▸ **WHAT NEEDS TO BE DONE**
Copy out every one of the entries below word for word, leaving out the pictures.

───── DATA TO USE

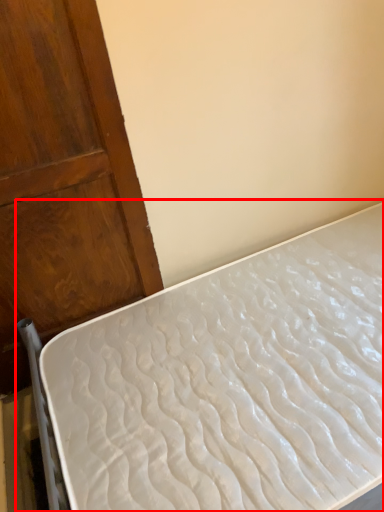
Question: Where is bed (annotated by the red box) located in relation to door in the image?

Choices:
 (A) right
 (B) left

Answer: (A)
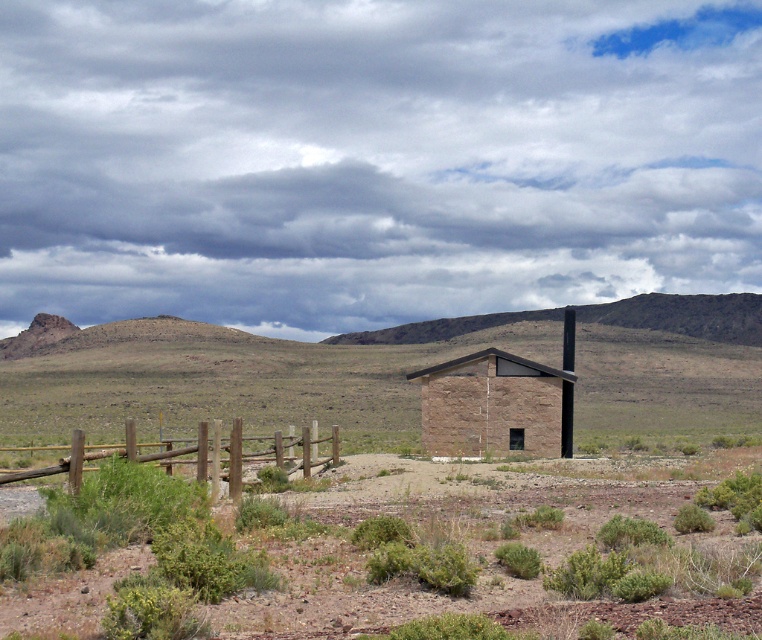
Question: Considering the real-world distances, which object is closest to the brown wooden fence at lower left?

Choices:
 (A) brown stone hut at center
 (B) green shrubbery at center

Answer: (B)

Question: Which point is closer to the camera?

Choices:
 (A) (27, 470)
 (B) (610, 580)

Answer: (B)

Question: Does brown stone hut at center have a larger size compared to brown wooden fence at lower left?

Choices:
 (A) no
 (B) yes

Answer: (A)

Question: Is the position of green shrubbery at center more distant than that of brown wooden fence at lower left?

Choices:
 (A) no
 (B) yes

Answer: (A)

Question: Which point appears closest to the camera in this image?

Choices:
 (A) (152, 456)
 (B) (572, 385)
 (C) (62, 624)

Answer: (C)

Question: Observing the image, what is the correct spatial positioning of green shrubbery at center in reference to brown wooden fence at lower left?

Choices:
 (A) right
 (B) left

Answer: (A)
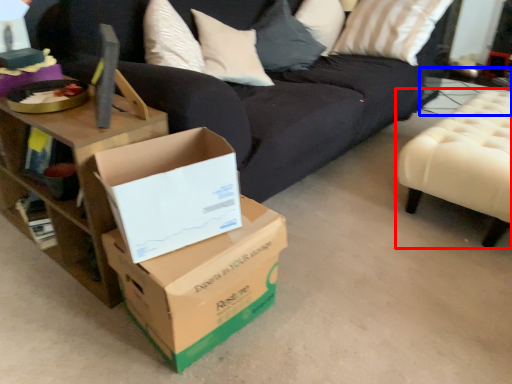
Question: Which object is further to the camera taking this photo, furniture (highlighted by a red box) or side table (highlighted by a blue box)?

Choices:
 (A) furniture
 (B) side table

Answer: (B)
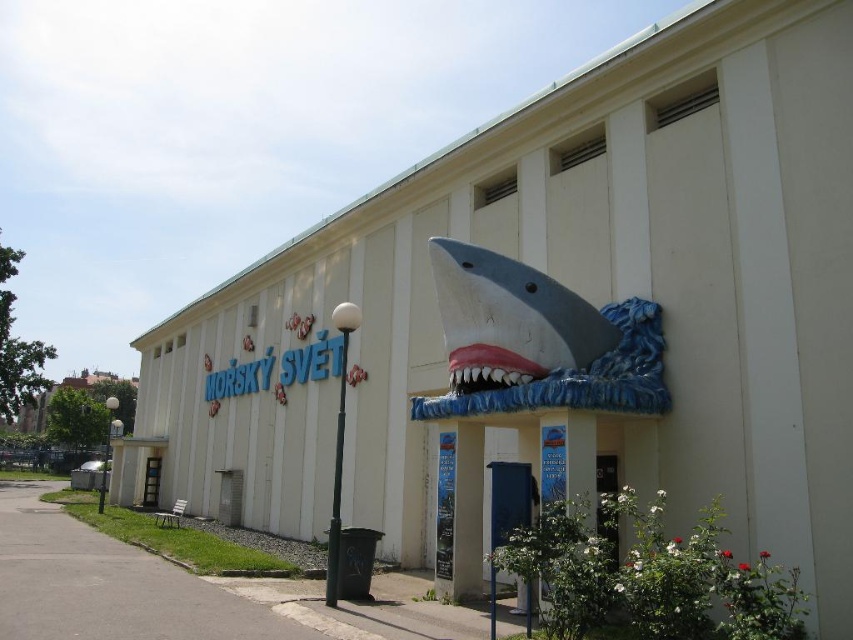
You are a visitor standing at the entrance of MORSKY SVET. You see the white matte shark at center and the pink glossy jaw at center. Which object is larger?

The white matte shark at center is bigger than the pink glossy jaw at center.

You are standing at the entrance of the building and want to take a photo of the white matte shark at center. Based on its position, which direction should you face to ensure it is centered in your camera view?

The white matte shark at center is located at point coordinates, so facing directly towards the entrance area where it is prominently displayed will center it in your camera view.

You are standing in front of the building and see the entrance marked. There is a point at coordinates point (509, 320). Where is this point located?

The point (509, 320) is on the white matte shark at center.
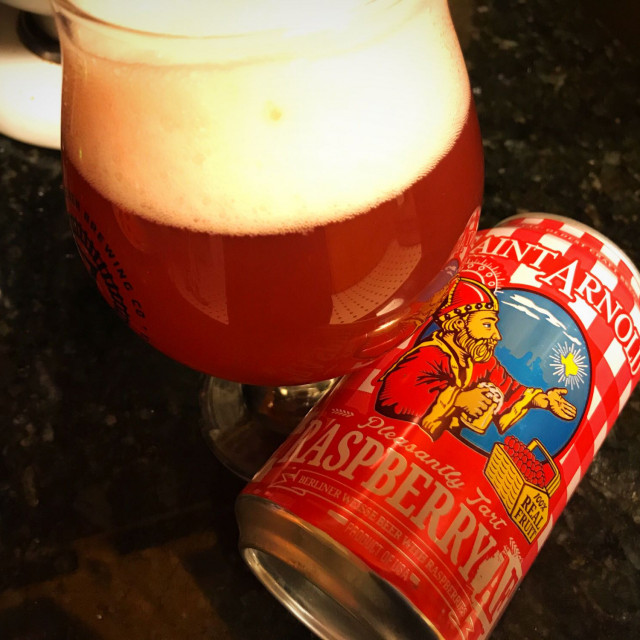
This screenshot has width=640, height=640. I want to click on basket handle, so click(x=557, y=473).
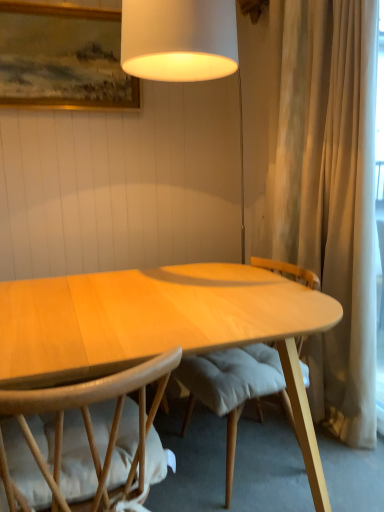
Where is `wooden framed painting at upper left`? wooden framed painting at upper left is located at coordinates [x=62, y=58].

You are a GUI agent. You are given a task and a screenshot of the screen. Output one action in this format:
    pyautogui.click(x=<x>, y=<y>)
    Task: Click on the light brown wood chair at lower left
    
    Given the screenshot: What is the action you would take?
    pyautogui.click(x=84, y=443)

Can you confirm if wooden framed painting at upper left is positioned to the right of light brown wood chair at lower left?

Incorrect, wooden framed painting at upper left is not on the right side of light brown wood chair at lower left.

From the picture: Is wooden framed painting at upper left next to light brown wood chair at lower left?

No.

You are a GUI agent. You are given a task and a screenshot of the screen. Output one action in this format:
    pyautogui.click(x=<x>, y=<y>)
    Task: Click on the picture frame above the light brown wood chair at lower left (from the image's perspective)
    The height and width of the screenshot is (512, 384).
    Given the screenshot: What is the action you would take?
    pyautogui.click(x=62, y=58)

Based on their sizes in the image, would you say wooden framed painting at upper left is bigger or smaller than light brown wood chair at lower left?

In the image, wooden framed painting at upper left appears to be smaller than light brown wood chair at lower left.

From the picture: Which object is positioned more to the left, light brown wood chair at lower left or wooden framed painting at upper left?

wooden framed painting at upper left.

Does point (145, 431) come farther from viewer compared to point (3, 84)?

That is False.

Is light brown wood chair at lower left thinner than wooden framed painting at upper left?

In fact, light brown wood chair at lower left might be wider than wooden framed painting at upper left.

This screenshot has height=512, width=384. In order to click on picture frame lying behind the light brown wood chair at lower left in this screenshot , I will do (x=62, y=58).

At what (x,y) coordinates should I click in order to perform the action: click on picture frame that appears behind the light wood desk at center. Please return your answer as a coordinate pair (x, y). Looking at the image, I should click on (62, 58).

Can you tell me how much light wood desk at center and wooden framed painting at upper left differ in facing direction?

90 degrees separate the facing orientations of light wood desk at center and wooden framed painting at upper left.

Does light wood desk at center touch wooden framed painting at upper left?

No, light wood desk at center is not with wooden framed painting at upper left.

From the image's perspective, is light wood desk at center above or below wooden framed painting at upper left?

From the image's perspective, light wood desk at center appears below wooden framed painting at upper left.

The height and width of the screenshot is (512, 384). Identify the location of chair that is in front of the light wood desk at center. (84, 443).

From the image's perspective, who appears lower, light brown wood chair at lower left or light wood desk at center?

light brown wood chair at lower left.

Is light brown wood chair at lower left to the right of light wood desk at center from the viewer's perspective?

No, light brown wood chair at lower left is not to the right of light wood desk at center.

Who is smaller, light brown wood chair at lower left or light wood desk at center?

light brown wood chair at lower left is smaller.

Would you consider light wood desk at center to be distant from light brown wood chair at lower left?

No, light wood desk at center is not far from light brown wood chair at lower left.

Between point (283, 367) and point (99, 441), which one is positioned behind?

The point (283, 367) is behind.

Is light wood desk at center looking in the opposite direction of light brown wood chair at lower left?

light wood desk at center is not turned away from light brown wood chair at lower left.

The width and height of the screenshot is (384, 512). In the image, there is a light wood desk at center. In order to click on chair below it (from the image's perspective) in this screenshot , I will do `click(84, 443)`.

Is wooden framed painting at upper left spatially inside light wood desk at center, or outside of it?

wooden framed painting at upper left is outside light wood desk at center.

From a real-world perspective, who is located lower, wooden framed painting at upper left or light wood desk at center?

light wood desk at center is physically lower.

Identify the location of desk in front of the wooden framed painting at upper left. [160, 327].

Would you say wooden framed painting at upper left is to the left or to the right of light wood desk at center in the picture?

Clearly, wooden framed painting at upper left is on the left of light wood desk at center in the image.

Identify the location of picture frame behind the light brown wood chair at lower left. (62, 58).

This screenshot has height=512, width=384. Find the location of `chair that is under the wooden framed painting at upper left (from a real-world perspective)`. chair that is under the wooden framed painting at upper left (from a real-world perspective) is located at coordinates (84, 443).

Looking at the image, which one is located further to light brown wood chair at lower left, light wood desk at center or wooden framed painting at upper left?

wooden framed painting at upper left is further to light brown wood chair at lower left.

Based on their spatial positions, is light brown wood chair at lower left or light wood desk at center closer to wooden framed painting at upper left?

Among the two, light wood desk at center is located nearer to wooden framed painting at upper left.

Consider the image. Considering their positions, is light wood desk at center positioned closer to wooden framed painting at upper left than light brown wood chair at lower left?

light wood desk at center is positioned closer to the anchor wooden framed painting at upper left.

Looking at the image, which one is located closer to light brown wood chair at lower left, wooden framed painting at upper left or light wood desk at center?

The object closer to light brown wood chair at lower left is light wood desk at center.

Looking at the image, which one is located closer to light wood desk at center, wooden framed painting at upper left or light brown wood chair at lower left?

The object closer to light wood desk at center is light brown wood chair at lower left.

From the image, which object appears to be nearer to light wood desk at center, light brown wood chair at lower left or wooden framed painting at upper left?

Among the two, light brown wood chair at lower left is located nearer to light wood desk at center.

Locate an element on the screen. Image resolution: width=384 pixels, height=512 pixels. desk between wooden framed painting at upper left and light brown wood chair at lower left in the up-down direction is located at coordinates (160, 327).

──────────

▸ **WRITTEN ANSWER**
Question: Where is bed (annotated by the red box) located in relation to door in the image?

Choices:
 (A) right
 (B) left

Answer: (A)
Question: Considering the real-world distances, which object is closest to the brown wooden fence at lower left?

Choices:
 (A) brown stone hut at center
 (B) green shrubbery at center

Answer: (B)

Question: Which point is closer to the camera?

Choices:
 (A) (27, 470)
 (B) (610, 580)

Answer: (B)

Question: Does brown stone hut at center have a larger size compared to brown wooden fence at lower left?

Choices:
 (A) no
 (B) yes

Answer: (A)

Question: Is the position of green shrubbery at center more distant than that of brown wooden fence at lower left?

Choices:
 (A) no
 (B) yes

Answer: (A)

Question: Which point appears closest to the camera in this image?

Choices:
 (A) (152, 456)
 (B) (572, 385)
 (C) (62, 624)

Answer: (C)

Question: Observing the image, what is the correct spatial positioning of green shrubbery at center in reference to brown wooden fence at lower left?

Choices:
 (A) right
 (B) left

Answer: (A)
Question: Which object is further to the camera taking this photo, furniture (highlighted by a red box) or side table (highlighted by a blue box)?

Choices:
 (A) furniture
 (B) side table

Answer: (B)
You are a visitor standing at the entrance of MORSKY SVET. You see the white matte shark at center and the pink glossy jaw at center. Which object is larger?

The white matte shark at center is bigger than the pink glossy jaw at center.

You are standing at the entrance of the building and want to take a photo of the white matte shark at center. Based on its position, which direction should you face to ensure it is centered in your camera view?

The white matte shark at center is located at point coordinates, so facing directly towards the entrance area where it is prominently displayed will center it in your camera view.

You are standing in front of the building and see the entrance marked. There is a point at coordinates point (509, 320). Where is this point located?

The point (509, 320) is on the white matte shark at center.
This screenshot has width=640, height=640. I want to click on basket handle, so click(x=557, y=473).
Where is `wooden framed painting at upper left`? wooden framed painting at upper left is located at coordinates [x=62, y=58].

You are a GUI agent. You are given a task and a screenshot of the screen. Output one action in this format:
    pyautogui.click(x=<x>, y=<y>)
    Task: Click on the light brown wood chair at lower left
    
    Given the screenshot: What is the action you would take?
    pyautogui.click(x=84, y=443)

Can you confirm if wooden framed painting at upper left is positioned to the right of light brown wood chair at lower left?

Incorrect, wooden framed painting at upper left is not on the right side of light brown wood chair at lower left.

From the picture: Is wooden framed painting at upper left next to light brown wood chair at lower left?

No.

You are a GUI agent. You are given a task and a screenshot of the screen. Output one action in this format:
    pyautogui.click(x=<x>, y=<y>)
    Task: Click on the picture frame above the light brown wood chair at lower left (from the image's perspective)
    The height and width of the screenshot is (512, 384).
    Given the screenshot: What is the action you would take?
    pyautogui.click(x=62, y=58)

Based on their sizes in the image, would you say wooden framed painting at upper left is bigger or smaller than light brown wood chair at lower left?

In the image, wooden framed painting at upper left appears to be smaller than light brown wood chair at lower left.

From the picture: Which object is positioned more to the left, light brown wood chair at lower left or wooden framed painting at upper left?

wooden framed painting at upper left.

Does point (145, 431) come farther from viewer compared to point (3, 84)?

That is False.

Is light brown wood chair at lower left thinner than wooden framed painting at upper left?

In fact, light brown wood chair at lower left might be wider than wooden framed painting at upper left.

This screenshot has height=512, width=384. In order to click on picture frame lying behind the light brown wood chair at lower left in this screenshot , I will do (x=62, y=58).

At what (x,y) coordinates should I click in order to perform the action: click on picture frame that appears behind the light wood desk at center. Please return your answer as a coordinate pair (x, y). Looking at the image, I should click on (62, 58).

Can you tell me how much light wood desk at center and wooden framed painting at upper left differ in facing direction?

90 degrees separate the facing orientations of light wood desk at center and wooden framed painting at upper left.

Does light wood desk at center touch wooden framed painting at upper left?

No, light wood desk at center is not with wooden framed painting at upper left.

From the image's perspective, is light wood desk at center above or below wooden framed painting at upper left?

From the image's perspective, light wood desk at center appears below wooden framed painting at upper left.

The height and width of the screenshot is (512, 384). Identify the location of chair that is in front of the light wood desk at center. (84, 443).

From the image's perspective, who appears lower, light brown wood chair at lower left or light wood desk at center?

light brown wood chair at lower left.

Is light brown wood chair at lower left to the right of light wood desk at center from the viewer's perspective?

No, light brown wood chair at lower left is not to the right of light wood desk at center.

Who is smaller, light brown wood chair at lower left or light wood desk at center?

light brown wood chair at lower left is smaller.

Would you consider light wood desk at center to be distant from light brown wood chair at lower left?

No, light wood desk at center is not far from light brown wood chair at lower left.

Between point (283, 367) and point (99, 441), which one is positioned behind?

The point (283, 367) is behind.

Is light wood desk at center looking in the opposite direction of light brown wood chair at lower left?

light wood desk at center is not turned away from light brown wood chair at lower left.

The width and height of the screenshot is (384, 512). In the image, there is a light wood desk at center. In order to click on chair below it (from the image's perspective) in this screenshot , I will do `click(84, 443)`.

Is wooden framed painting at upper left spatially inside light wood desk at center, or outside of it?

wooden framed painting at upper left is outside light wood desk at center.

From a real-world perspective, who is located lower, wooden framed painting at upper left or light wood desk at center?

light wood desk at center is physically lower.

Identify the location of desk in front of the wooden framed painting at upper left. [160, 327].

Would you say wooden framed painting at upper left is to the left or to the right of light wood desk at center in the picture?

Clearly, wooden framed painting at upper left is on the left of light wood desk at center in the image.

Identify the location of picture frame behind the light brown wood chair at lower left. (62, 58).

This screenshot has height=512, width=384. Find the location of `chair that is under the wooden framed painting at upper left (from a real-world perspective)`. chair that is under the wooden framed painting at upper left (from a real-world perspective) is located at coordinates (84, 443).

Looking at the image, which one is located further to light brown wood chair at lower left, light wood desk at center or wooden framed painting at upper left?

wooden framed painting at upper left is further to light brown wood chair at lower left.

Based on their spatial positions, is light brown wood chair at lower left or light wood desk at center closer to wooden framed painting at upper left?

Among the two, light wood desk at center is located nearer to wooden framed painting at upper left.

Consider the image. Considering their positions, is light wood desk at center positioned closer to wooden framed painting at upper left than light brown wood chair at lower left?

light wood desk at center is positioned closer to the anchor wooden framed painting at upper left.

Looking at the image, which one is located closer to light brown wood chair at lower left, wooden framed painting at upper left or light wood desk at center?

The object closer to light brown wood chair at lower left is light wood desk at center.

Looking at the image, which one is located closer to light wood desk at center, wooden framed painting at upper left or light brown wood chair at lower left?

The object closer to light wood desk at center is light brown wood chair at lower left.

From the image, which object appears to be nearer to light wood desk at center, light brown wood chair at lower left or wooden framed painting at upper left?

Among the two, light brown wood chair at lower left is located nearer to light wood desk at center.

Locate an element on the screen. Image resolution: width=384 pixels, height=512 pixels. desk between wooden framed painting at upper left and light brown wood chair at lower left in the up-down direction is located at coordinates (160, 327).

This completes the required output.